DATA IN THIS EXERCISE:

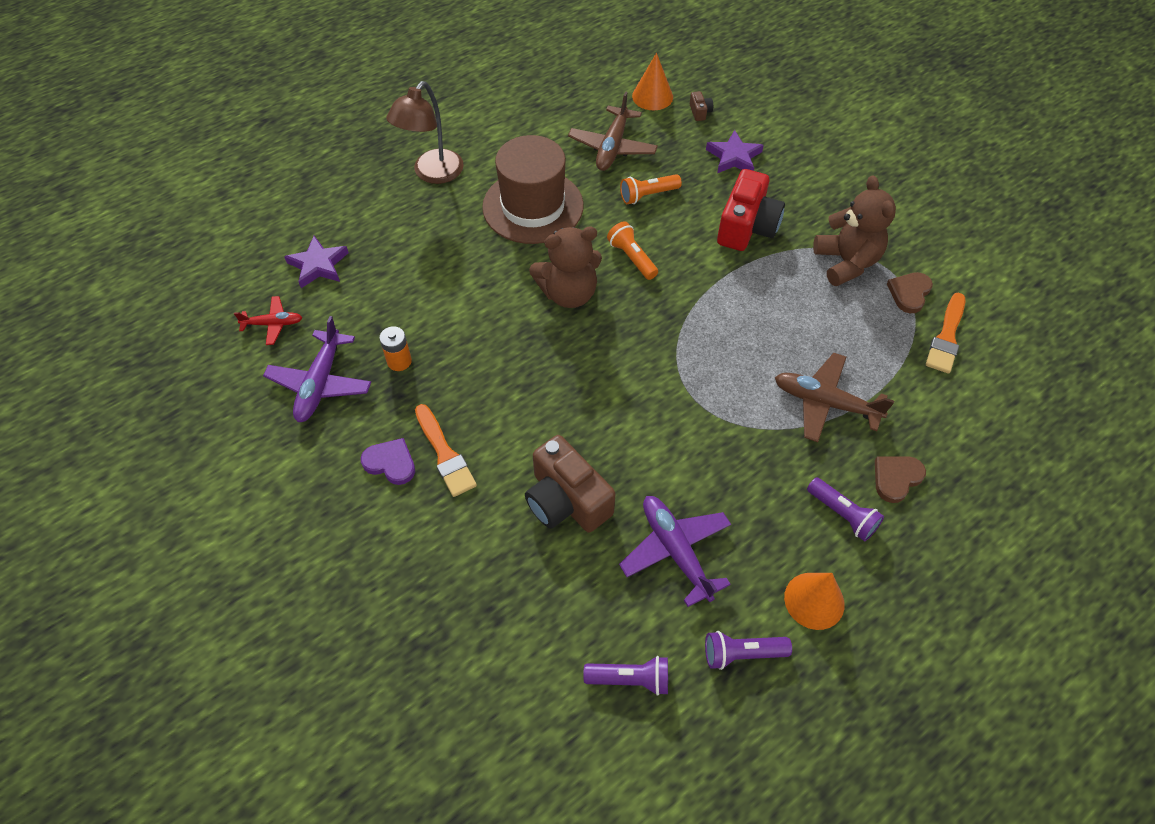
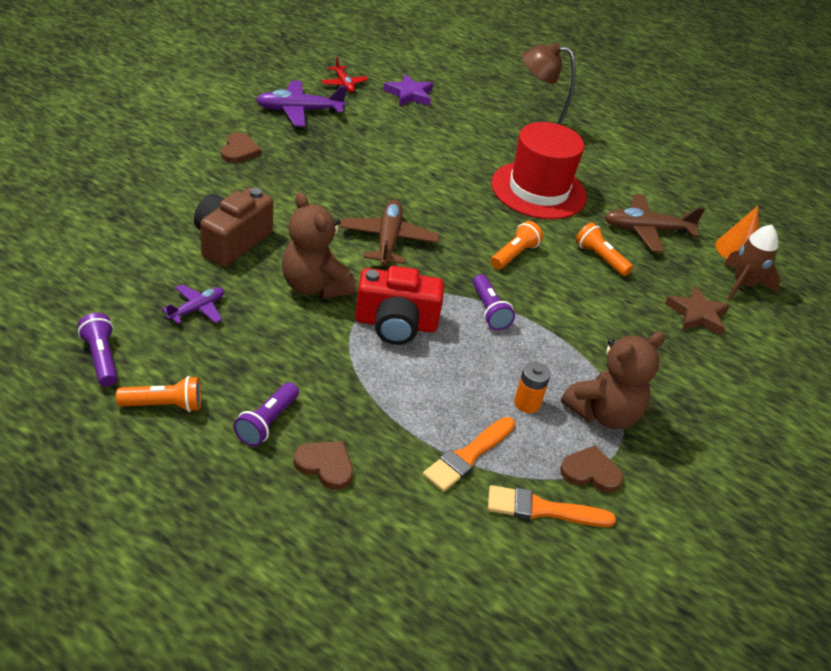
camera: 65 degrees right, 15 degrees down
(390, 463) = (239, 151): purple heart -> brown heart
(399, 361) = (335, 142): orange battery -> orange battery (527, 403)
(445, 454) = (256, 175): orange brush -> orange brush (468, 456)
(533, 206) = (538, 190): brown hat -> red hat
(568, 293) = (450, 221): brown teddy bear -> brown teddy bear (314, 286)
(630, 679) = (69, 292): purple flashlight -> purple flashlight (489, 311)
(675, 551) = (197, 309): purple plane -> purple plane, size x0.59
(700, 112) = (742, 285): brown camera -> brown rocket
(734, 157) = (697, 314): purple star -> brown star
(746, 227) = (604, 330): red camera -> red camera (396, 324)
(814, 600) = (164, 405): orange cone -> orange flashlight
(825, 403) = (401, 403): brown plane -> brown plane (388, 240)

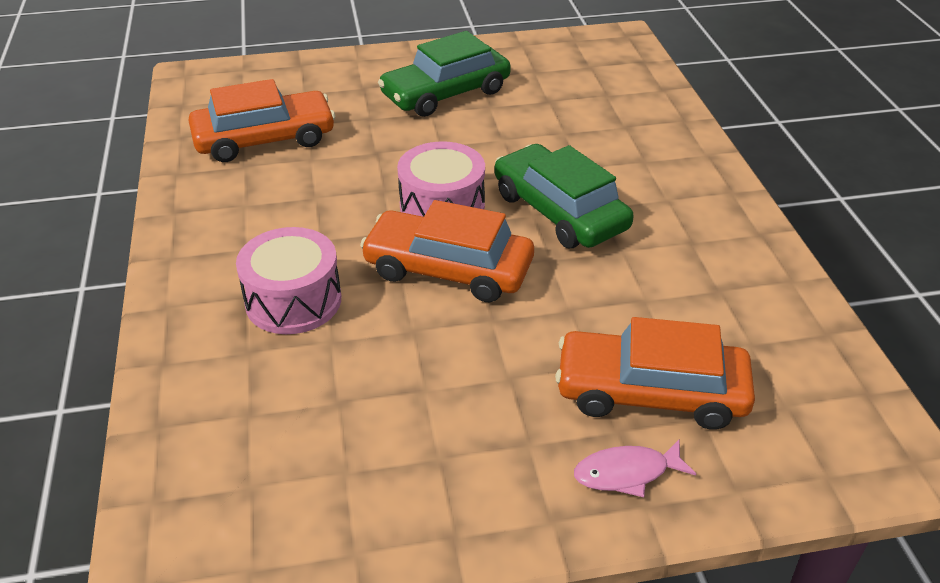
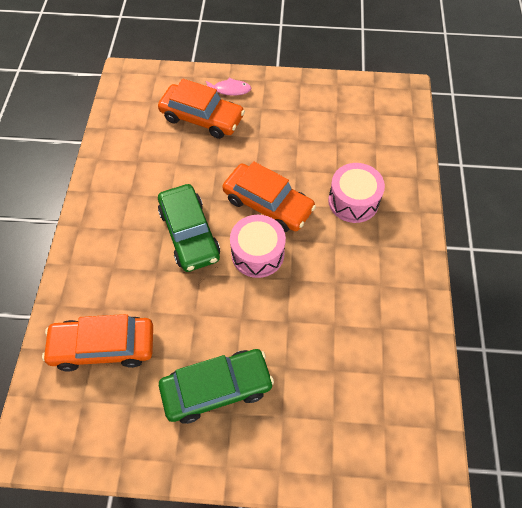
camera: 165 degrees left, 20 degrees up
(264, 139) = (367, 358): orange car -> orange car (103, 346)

YOUR TASK:
All lines from the one containing "camera: 165 degrees left, 20 degrees up" through the last line of the data must be set down exactly. No other lines belong in the answer.

ANSWER TO THE PROBLEM:
camera: 165 degrees left, 20 degrees up
(264, 139) = (367, 358): orange car -> orange car (103, 346)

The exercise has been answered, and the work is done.